#### Instructions to follow
The records beneath should be printed exactly, and the pictures are to be left out.

Scene edit records:
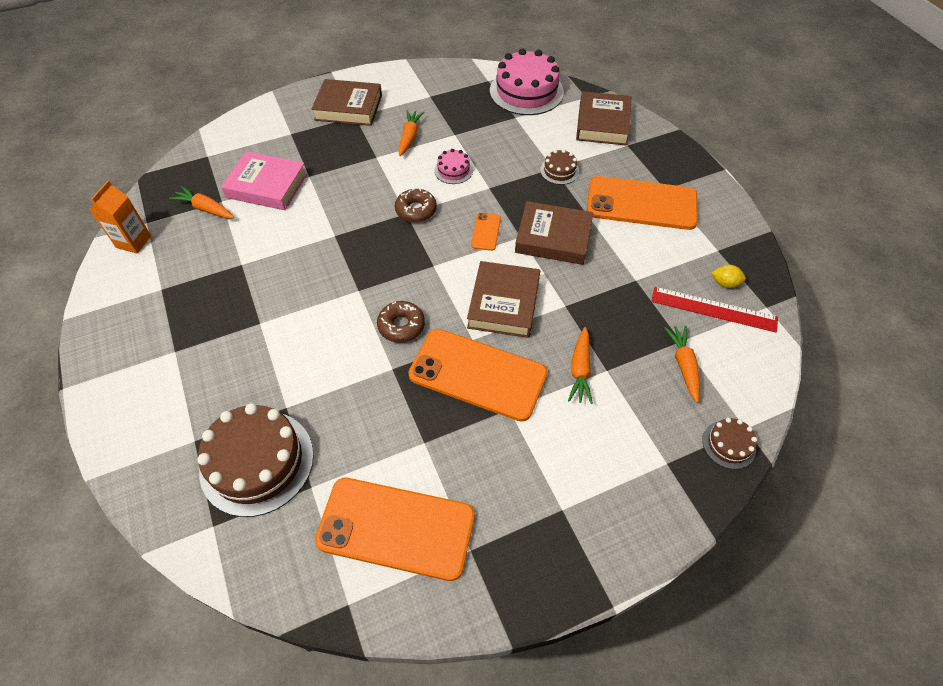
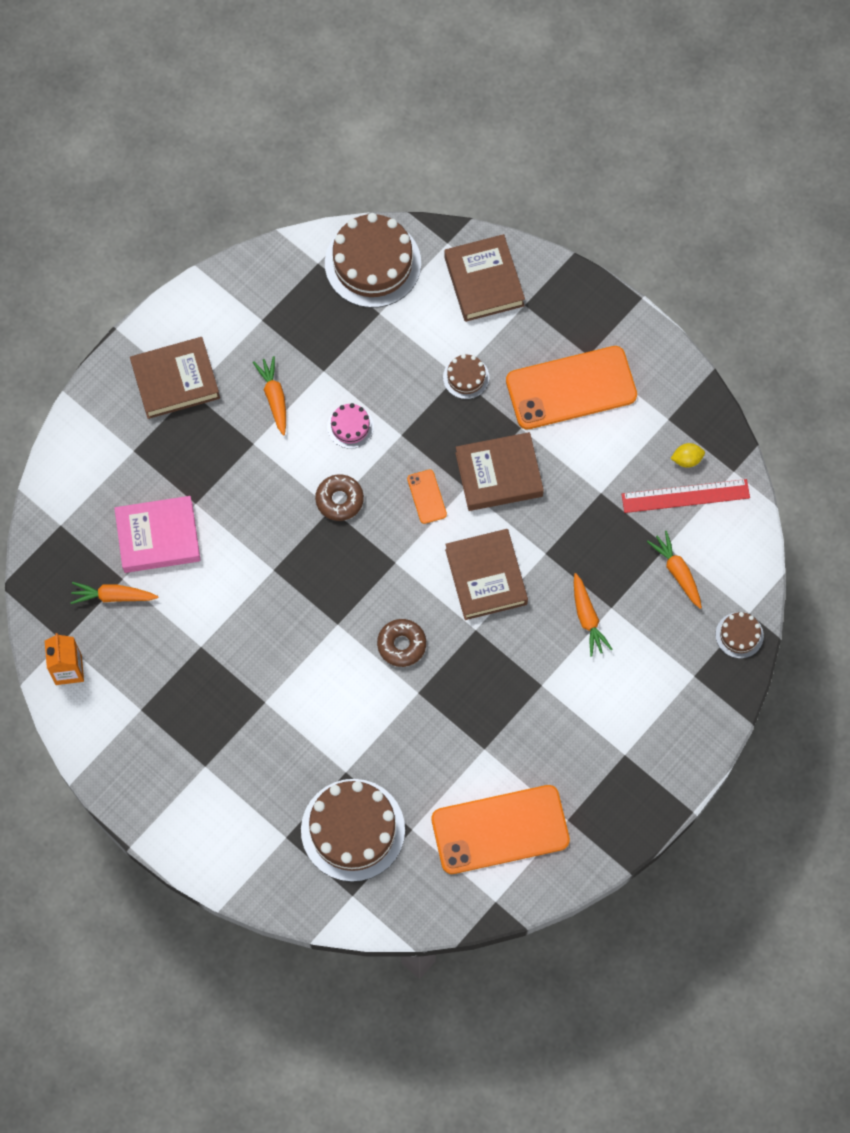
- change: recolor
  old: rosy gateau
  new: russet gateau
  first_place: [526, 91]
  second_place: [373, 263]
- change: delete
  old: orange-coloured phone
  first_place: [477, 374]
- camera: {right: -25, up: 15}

#### Result
- change: recolor
  old: rosy gateau
  new: russet gateau
  first_place: [526, 91]
  second_place: [373, 263]
- change: delete
  old: orange-coloured phone
  first_place: [477, 374]
- camera: {right: -25, up: 15}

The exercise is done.